<<<<
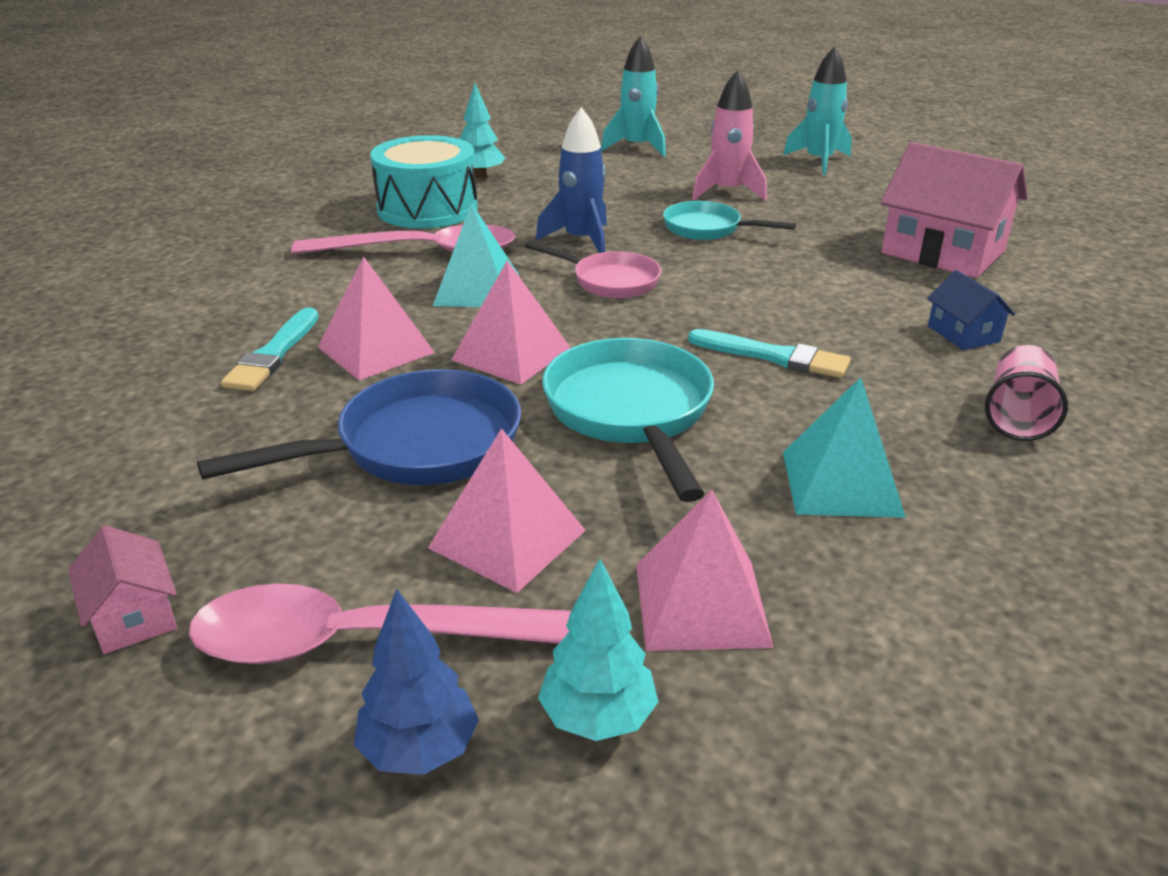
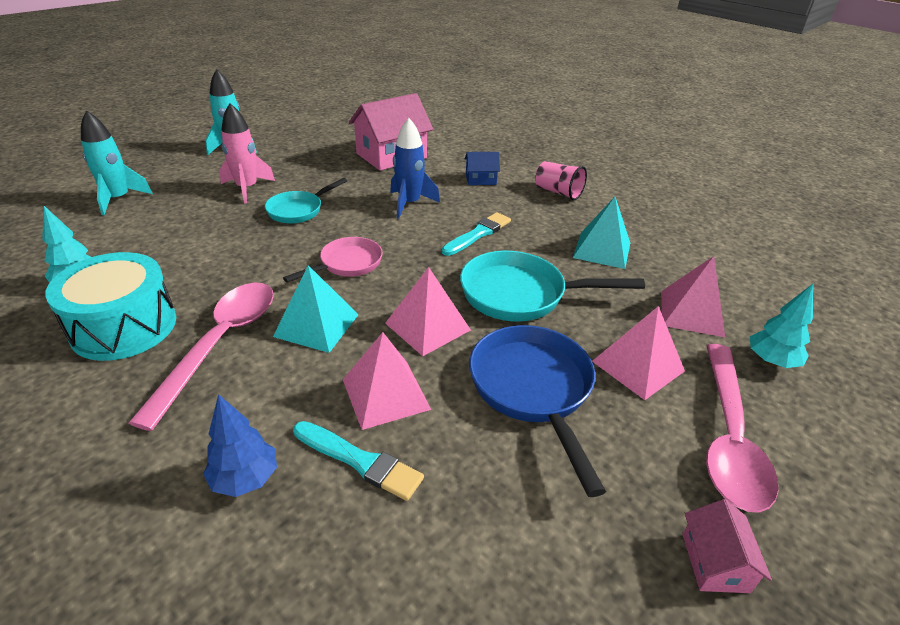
camera: 75 degrees left, 5 degrees up
(133, 616) = (715, 562): pink house -> pink house turned 75 degrees counterclockwise
(419, 750) = (804, 425): blue tree -> blue tree (245, 479)
(581, 241) = (271, 261): blue rocket -> blue rocket (409, 204)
>>>>
TASK ITEM: Your answer should be each line from the preceding material in which the word "blue" occurs.

PROBLEM SOLUTION:
(419, 750) = (804, 425): blue tree -> blue tree (245, 479)
(581, 241) = (271, 261): blue rocket -> blue rocket (409, 204)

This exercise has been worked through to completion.